▸ **Data entries**
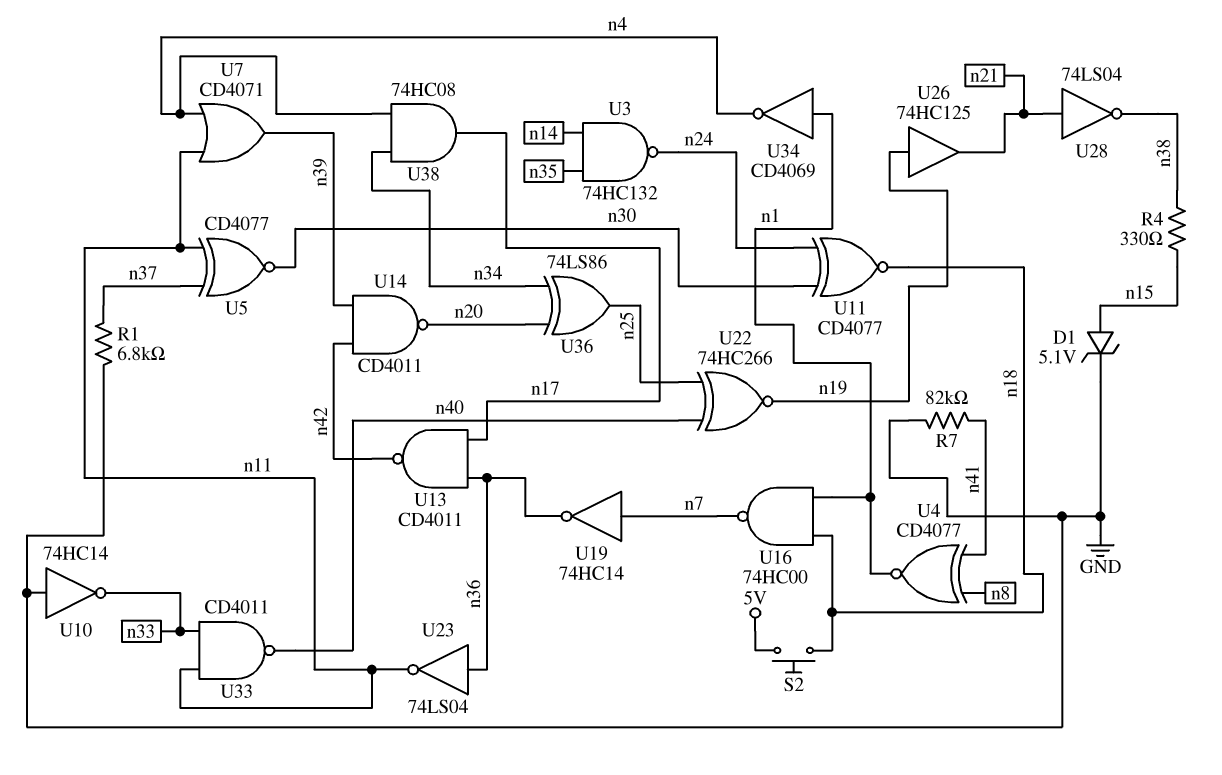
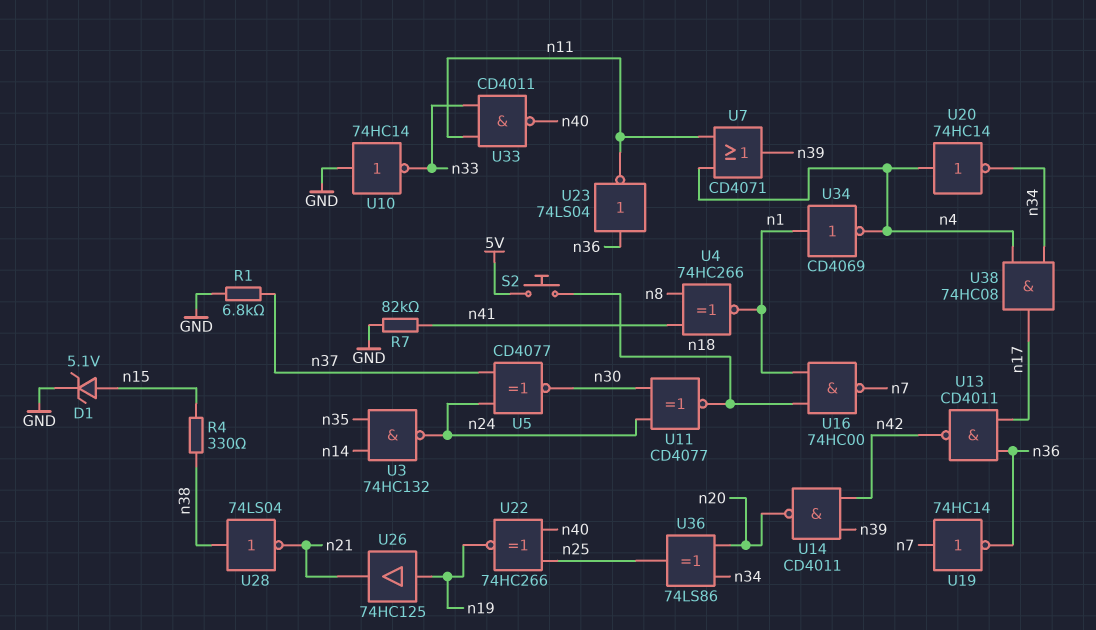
U4: XNOR CD4077 (in n8, in n41, out n1) -> XNOR 74HC266 (in n8, in n41, out n1)
U5: XNOR CD4077 (in n11, in n37, out n30) -> XNOR CD4077 (in n24, in n37, out n30)
U20: none -> NOT 74HC14 (in n4, out n34)
U28: NOT 74LS04 (in n21, out n38) -> NOT 74LS04 (in n38, out n21)

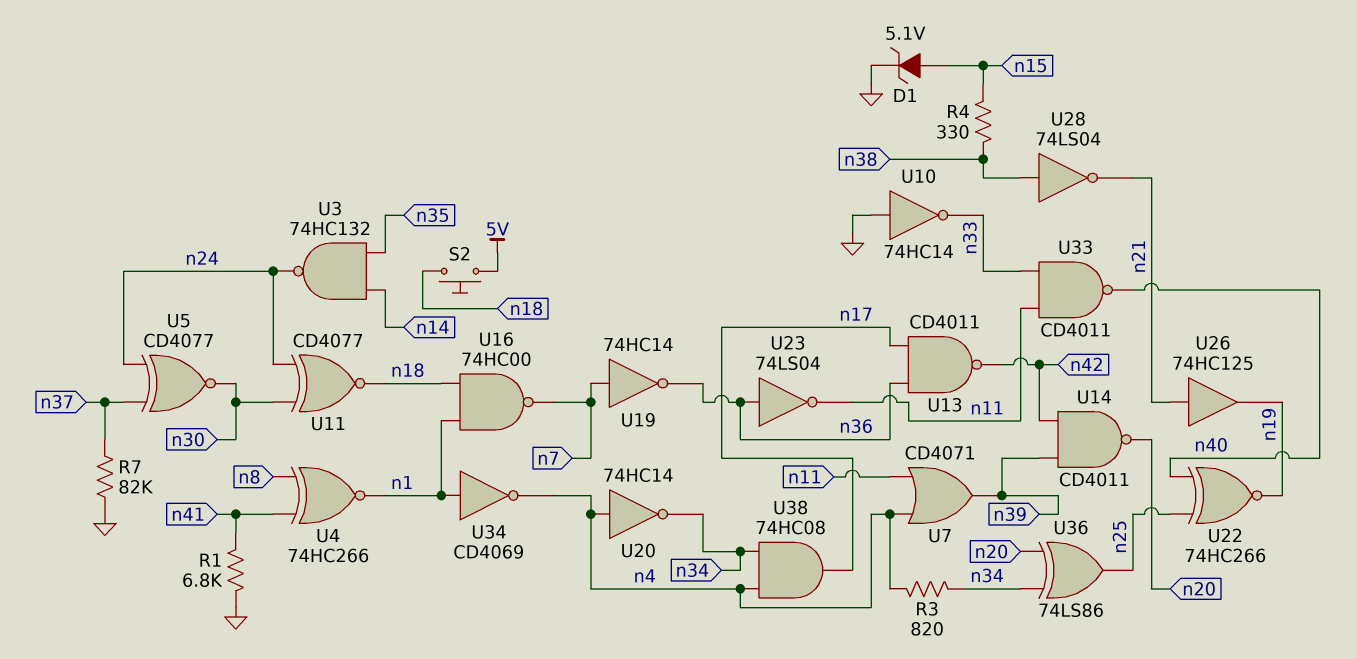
R1: 6.8k (GND, n37) -> 6.8k (GND, n41)
R3: none -> 820 (n4, n34)
R7: 82k (GND, n41) -> 82k (GND, n37)
U26: buffer 74HC125 (in n19, out n21) -> buffer 74HC125 (in n21, out n19)

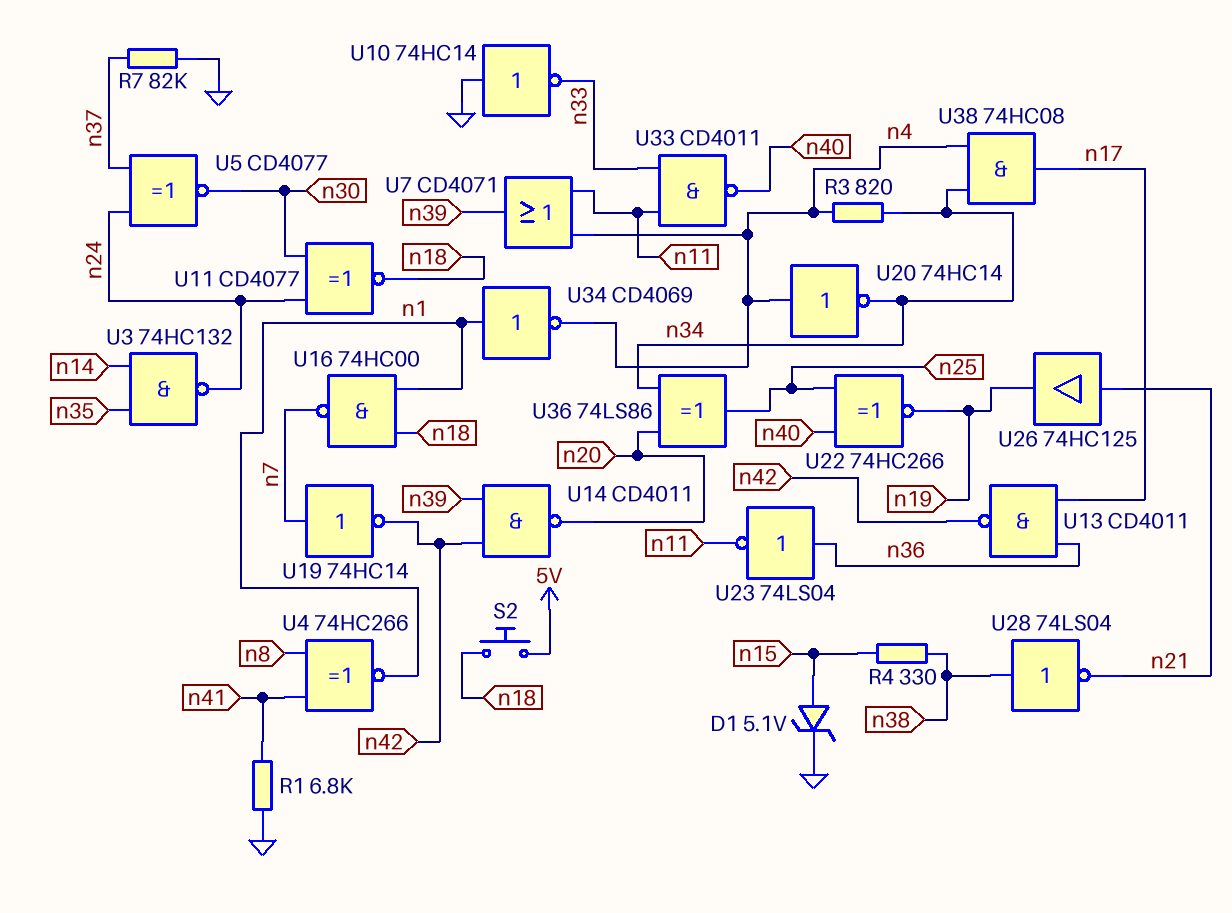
U19: NOT 74HC14 (in n7, out n36) -> NOT 74HC14 (in n7, out n42)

▸ **Task**
Starting at the line that contains "U5: XNOR CD4077", transcribe each line through the last one of the entries above, exactly and without pictures.

▸ **Problem solution**
U5: XNOR CD4077 (in n11, in n37, out n30) -> XNOR CD4077 (in n24, in n37, out n30)
U20: none -> NOT 74HC14 (in n4, out n34)
U28: NOT 74LS04 (in n21, out n38) -> NOT 74LS04 (in n38, out n21)

R1: 6.8k (GND, n37) -> 6.8k (GND, n41)
R3: none -> 820 (n4, n34)
R7: 82k (GND, n41) -> 82k (GND, n37)
U26: buffer 74HC125 (in n19, out n21) -> buffer 74HC125 (in n21, out n19)

U19: NOT 74HC14 (in n7, out n36) -> NOT 74HC14 (in n7, out n42)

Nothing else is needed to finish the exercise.